* _WORK ORDER_
Your copy should match the entries below exactly, apart from the images.

* _RECORD SET_
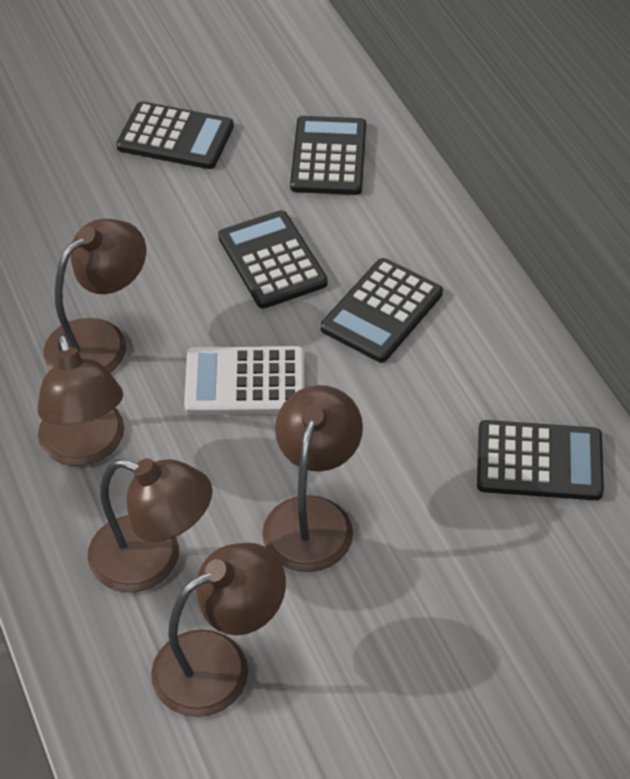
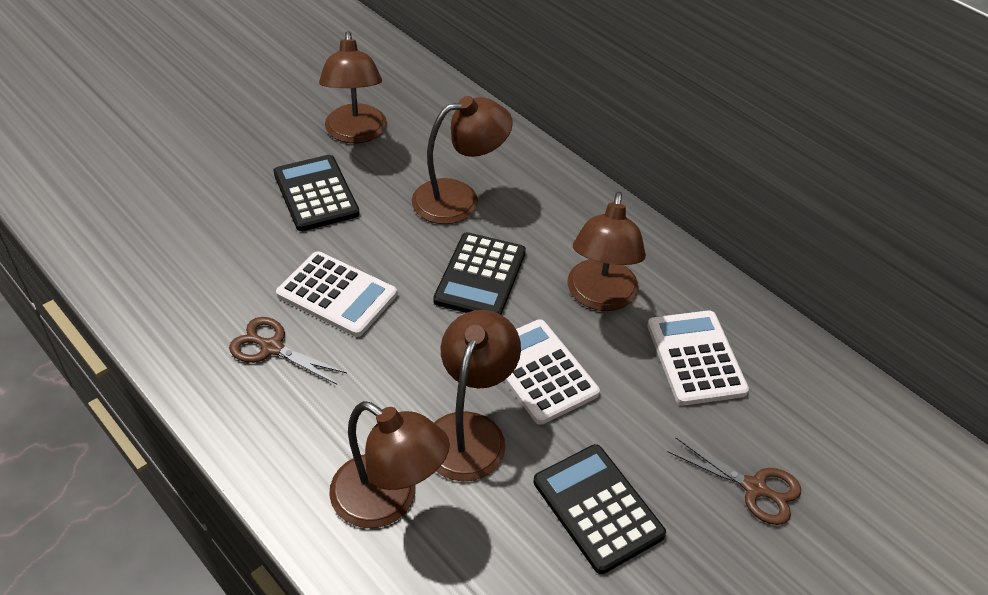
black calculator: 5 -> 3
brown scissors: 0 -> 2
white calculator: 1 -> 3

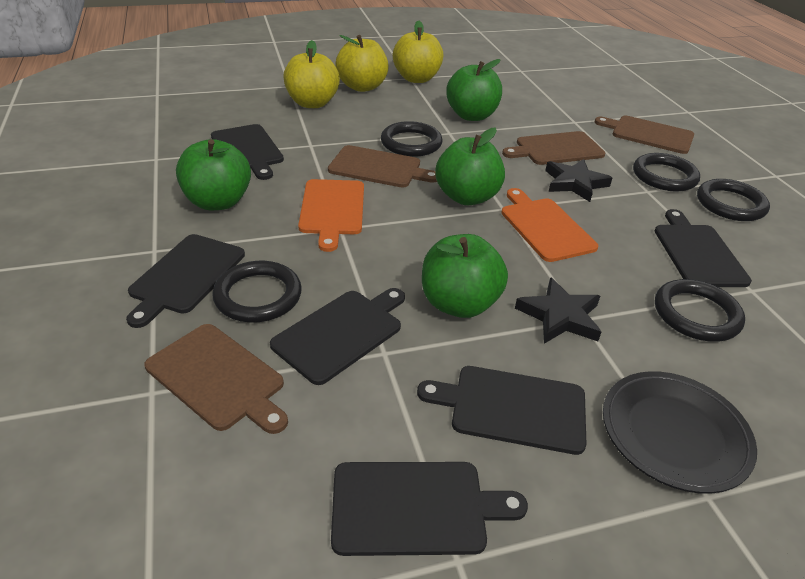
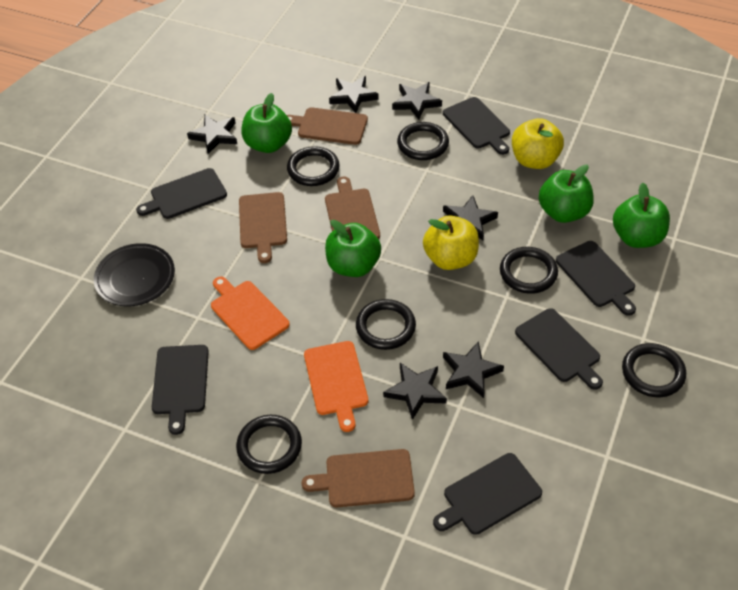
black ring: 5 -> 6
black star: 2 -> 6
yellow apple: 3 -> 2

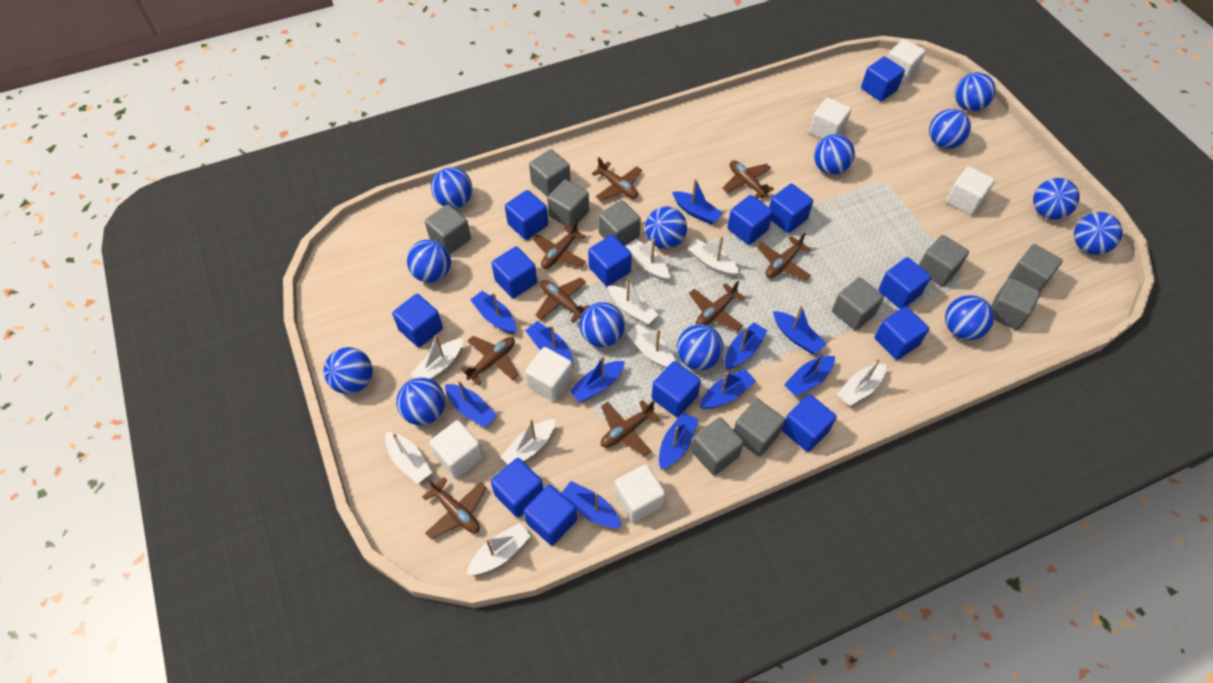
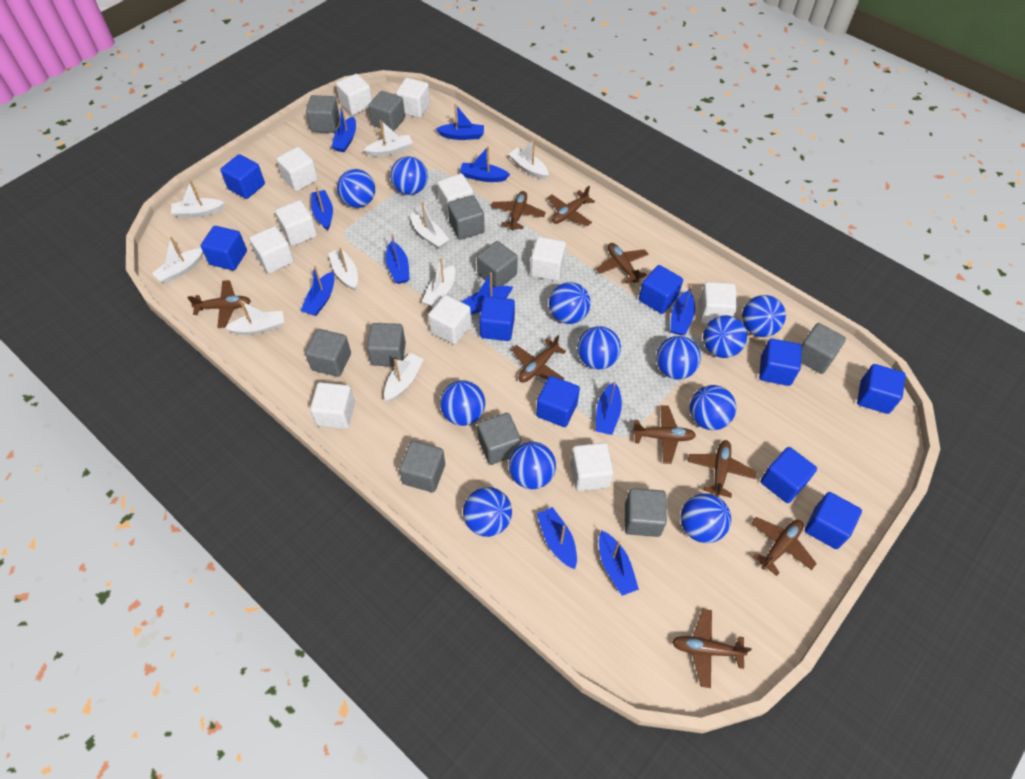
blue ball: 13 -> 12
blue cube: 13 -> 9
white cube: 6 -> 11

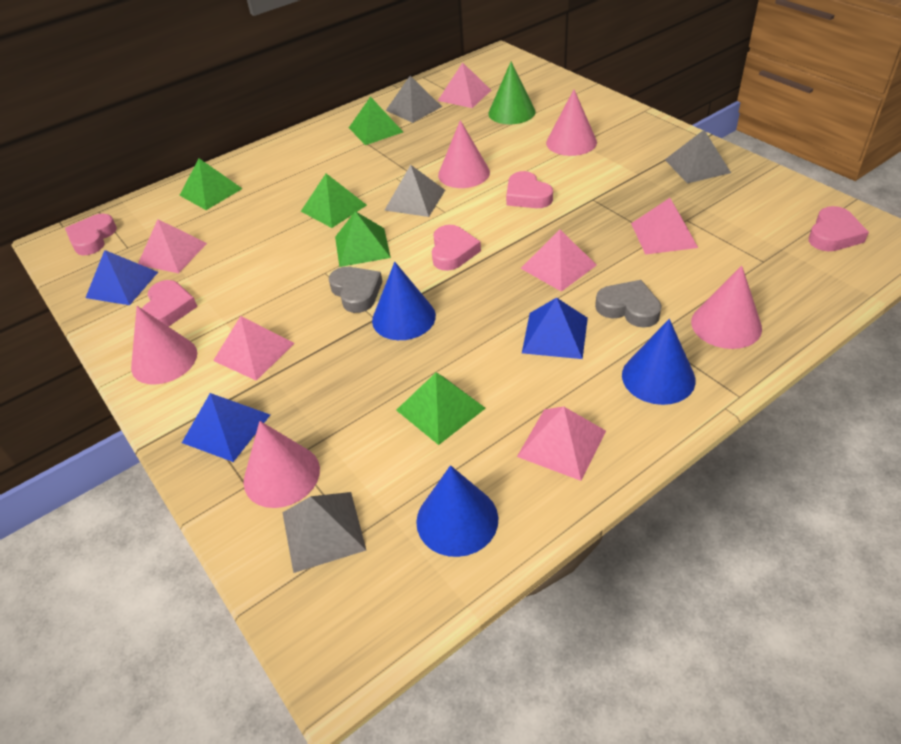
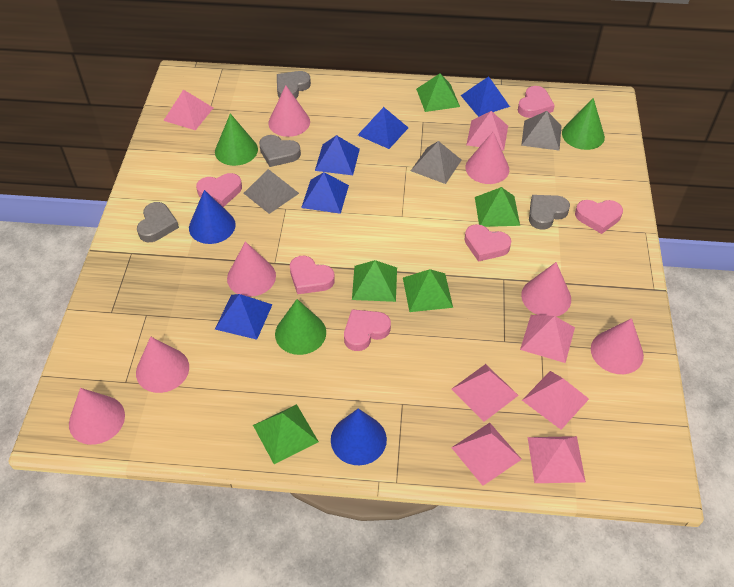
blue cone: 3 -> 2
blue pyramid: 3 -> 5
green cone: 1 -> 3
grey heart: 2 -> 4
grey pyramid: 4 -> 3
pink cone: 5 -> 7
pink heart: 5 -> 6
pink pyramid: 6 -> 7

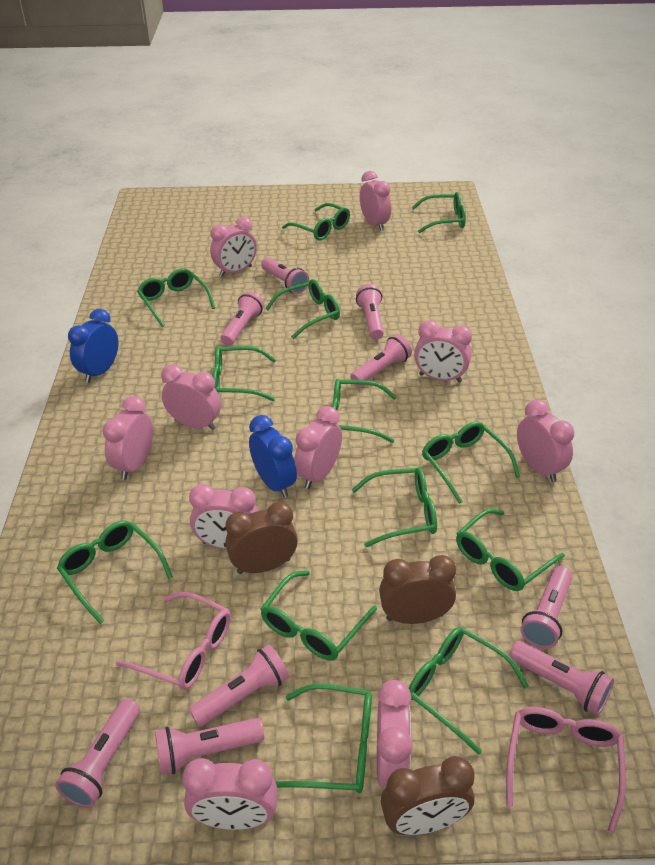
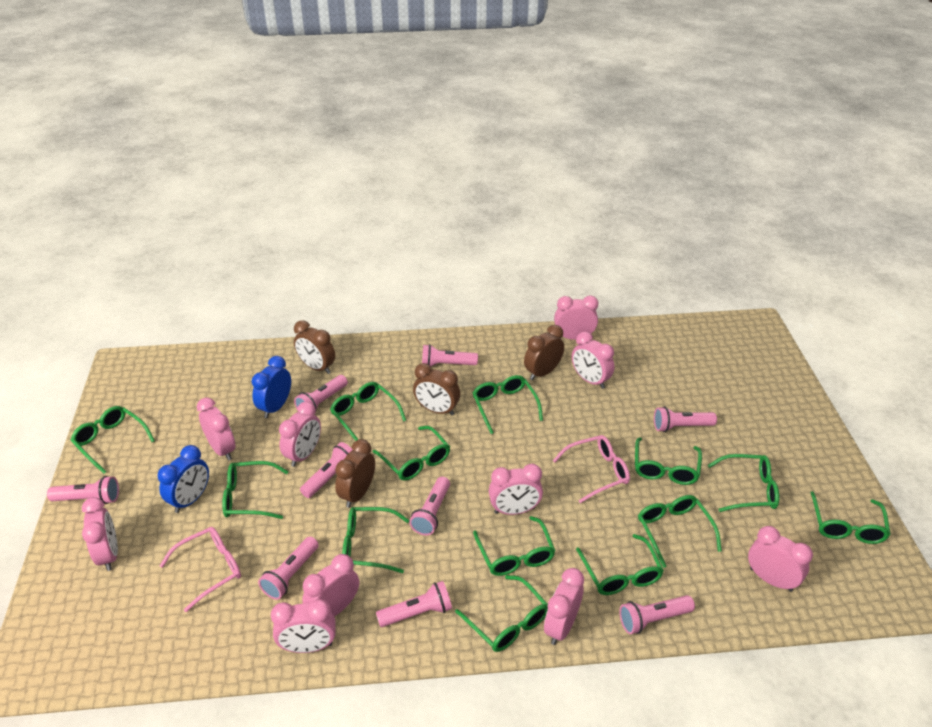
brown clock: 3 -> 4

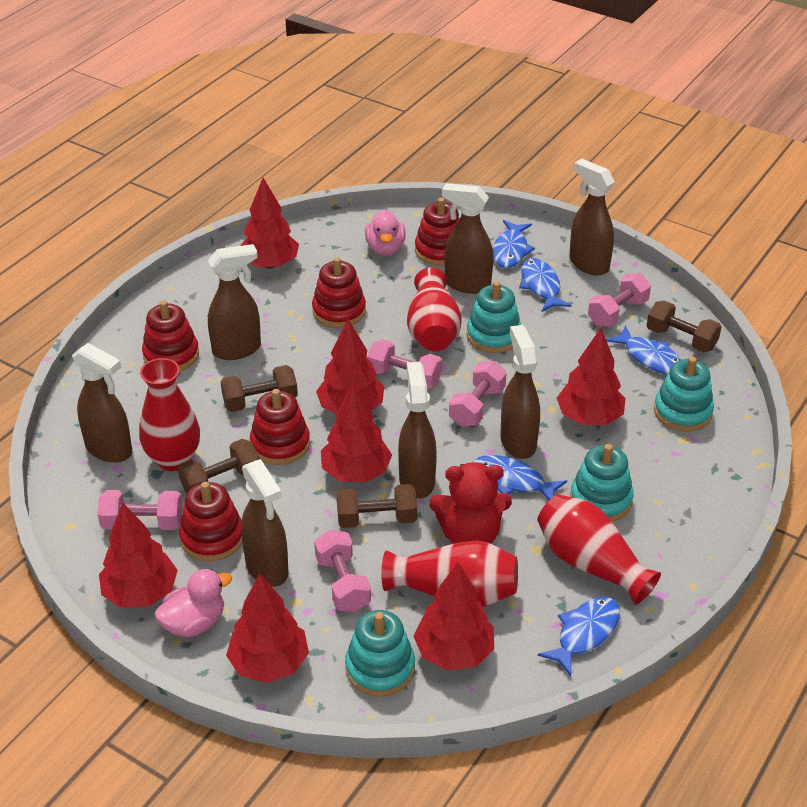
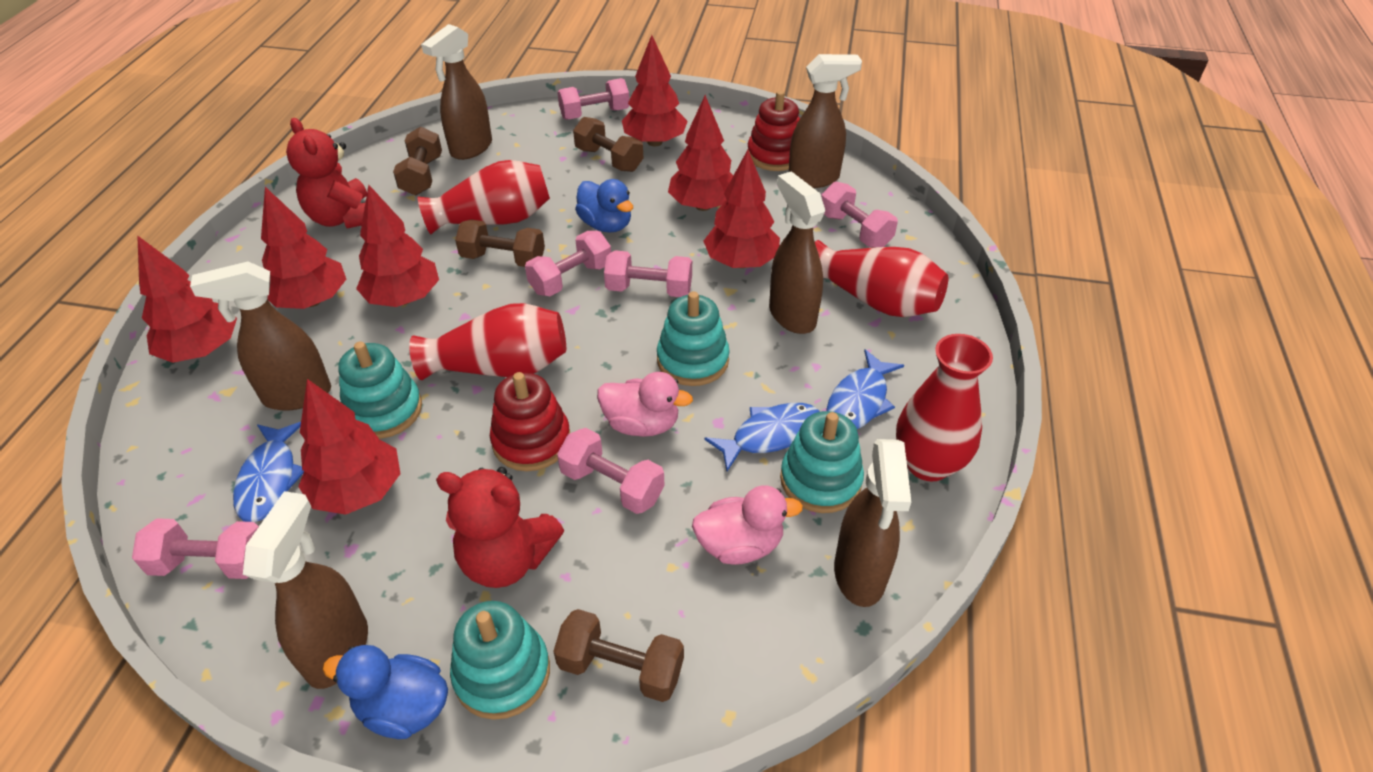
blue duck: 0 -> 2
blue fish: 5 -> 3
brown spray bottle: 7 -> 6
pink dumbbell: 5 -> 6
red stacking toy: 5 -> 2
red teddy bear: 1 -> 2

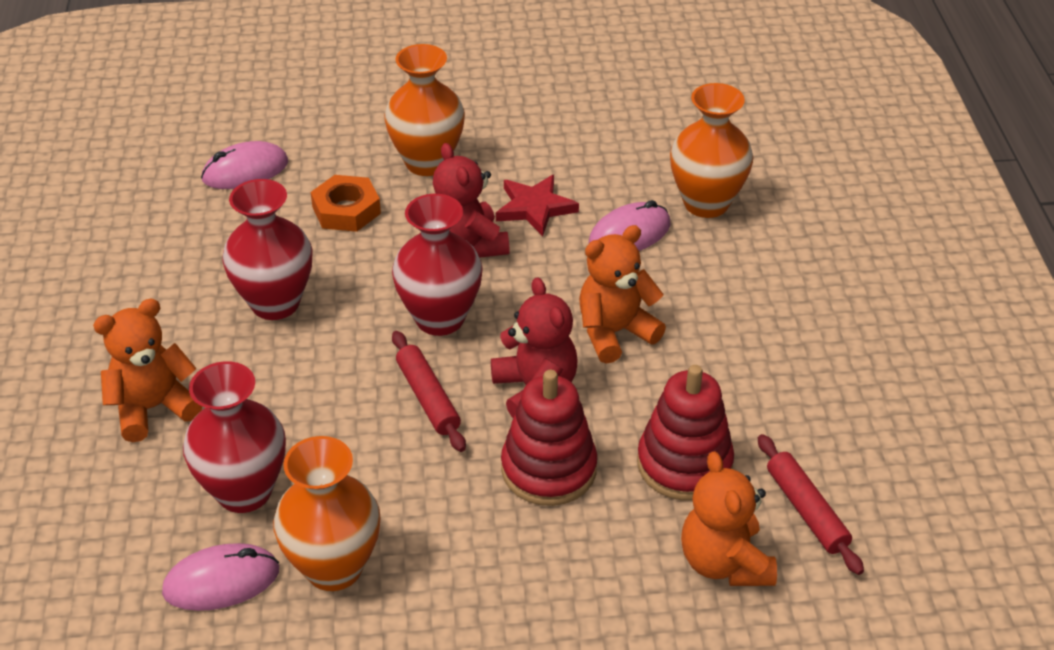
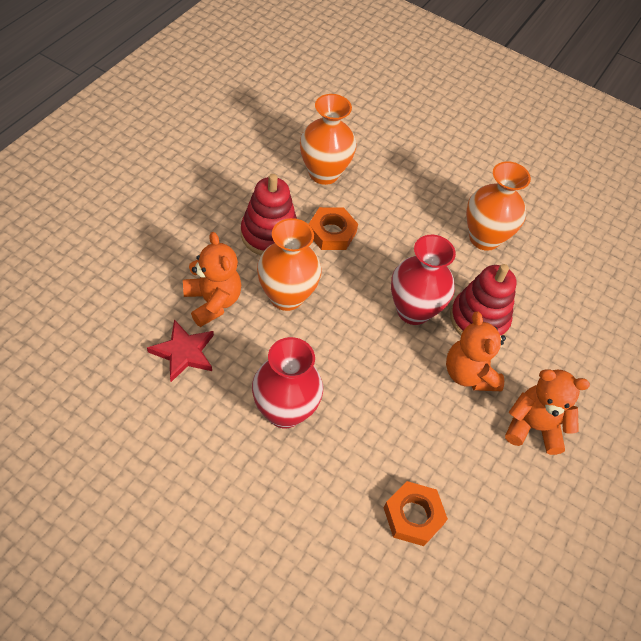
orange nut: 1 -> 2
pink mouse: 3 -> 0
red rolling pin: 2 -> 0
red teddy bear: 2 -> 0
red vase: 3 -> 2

* _RESPONSE BOX_
black calculator: 5 -> 3
brown scissors: 0 -> 2
white calculator: 1 -> 3

black ring: 5 -> 6
black star: 2 -> 6
yellow apple: 3 -> 2

blue ball: 13 -> 12
blue cube: 13 -> 9
white cube: 6 -> 11

blue cone: 3 -> 2
blue pyramid: 3 -> 5
green cone: 1 -> 3
grey heart: 2 -> 4
grey pyramid: 4 -> 3
pink cone: 5 -> 7
pink heart: 5 -> 6
pink pyramid: 6 -> 7

brown clock: 3 -> 4

blue duck: 0 -> 2
blue fish: 5 -> 3
brown spray bottle: 7 -> 6
pink dumbbell: 5 -> 6
red stacking toy: 5 -> 2
red teddy bear: 1 -> 2

orange nut: 1 -> 2
pink mouse: 3 -> 0
red rolling pin: 2 -> 0
red teddy bear: 2 -> 0
red vase: 3 -> 2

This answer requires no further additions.